■ **What is expected**
Please convert the items below into a single JSON list of strings, with one string per line and no blank lines, and leave out the pictures.

■ **Supplied material**
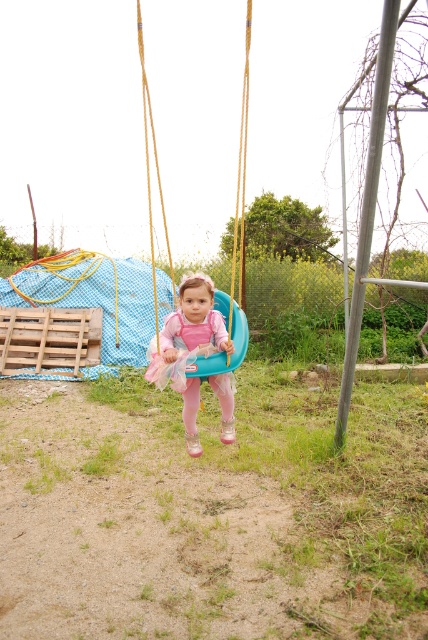
Question: Does pink tulle dress at center appear under teal plastic swing at center?

Choices:
 (A) yes
 (B) no

Answer: (A)

Question: Which of the following is the closest to the observer?

Choices:
 (A) pink tulle dress at center
 (B) teal plastic swing at center

Answer: (A)

Question: Which point is farther to the camera?

Choices:
 (A) teal plastic swing at center
 (B) pink tulle dress at center

Answer: (A)

Question: Can you confirm if pink tulle dress at center is thinner than teal plastic swing at center?

Choices:
 (A) no
 (B) yes

Answer: (B)

Question: Is pink tulle dress at center positioned before teal plastic swing at center?

Choices:
 (A) yes
 (B) no

Answer: (A)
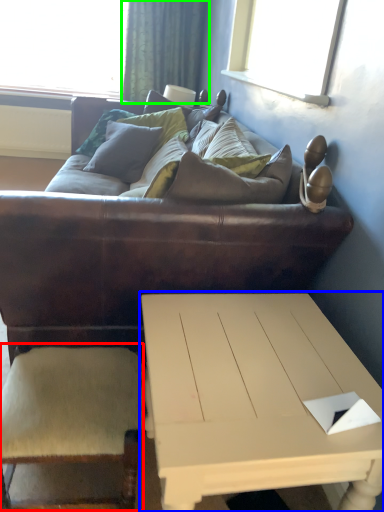
Question: Which object is the farthest from armchair (highlighted by a red box)? Choose among these: coffee table (highlighted by a blue box) or curtain (highlighted by a green box).

Choices:
 (A) coffee table
 (B) curtain

Answer: (B)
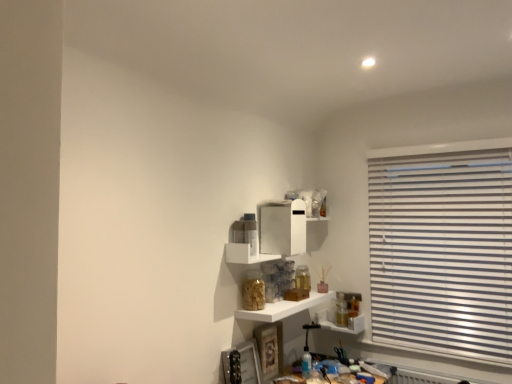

■ **Complete answer**
[
  "Question: Does pink tulle dress at center appear under teal plastic swing at center?",
  "Choices:",
  " (A) yes",
  " (B) no",
  "Answer: (A)",
  "Question: Which of the following is the closest to the observer?",
  "Choices:",
  " (A) pink tulle dress at center",
  " (B) teal plastic swing at center",
  "Answer: (A)",
  "Question: Which point is farther to the camera?",
  "Choices:",
  " (A) teal plastic swing at center",
  " (B) pink tulle dress at center",
  "Answer: (A)",
  "Question: Can you confirm if pink tulle dress at center is thinner than teal plastic swing at center?",
  "Choices:",
  " (A) no",
  " (B) yes",
  "Answer: (B)",
  "Question: Is pink tulle dress at center positioned before teal plastic swing at center?",
  "Choices:",
  " (A) yes",
  " (B) no",
  "Answer: (A)",
  "Question: Which object is the farthest from armchair (highlighted by a red box)? Choose among these: coffee table (highlighted by a blue box) or curtain (highlighted by a green box).",
  "Choices:",
  " (A) coffee table",
  " (B) curtain",
  "Answer: (B)"
]